▶ **Directions for this task**
Return each line of the data below that contains the string "pink".

▶ **Available data**
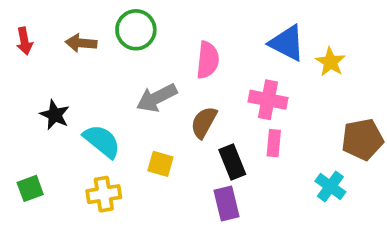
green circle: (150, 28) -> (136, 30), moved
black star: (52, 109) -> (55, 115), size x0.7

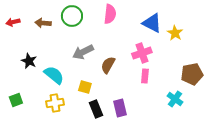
red arrow: (24, 41) -> (13, 22), turned 88
pink semicircle: (208, 60) -> (110, 14), moved
pink cross: (268, 100) -> (142, 53), turned -30
black rectangle: (232, 162) -> (96, 109), moved

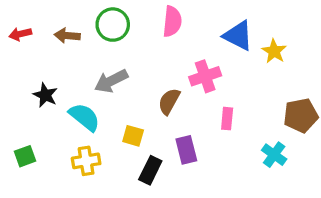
gray arrow: (83, 52) -> (111, 81), moved
pink cross: (142, 53) -> (205, 76), moved
purple rectangle: (120, 108) -> (186, 150), moved
black rectangle: (96, 109) -> (150, 170), turned 48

▶ **Response**
pink semicircle: (208, 60) -> (110, 14), moved
pink cross: (268, 100) -> (142, 53), turned -30
pink cross: (142, 53) -> (205, 76), moved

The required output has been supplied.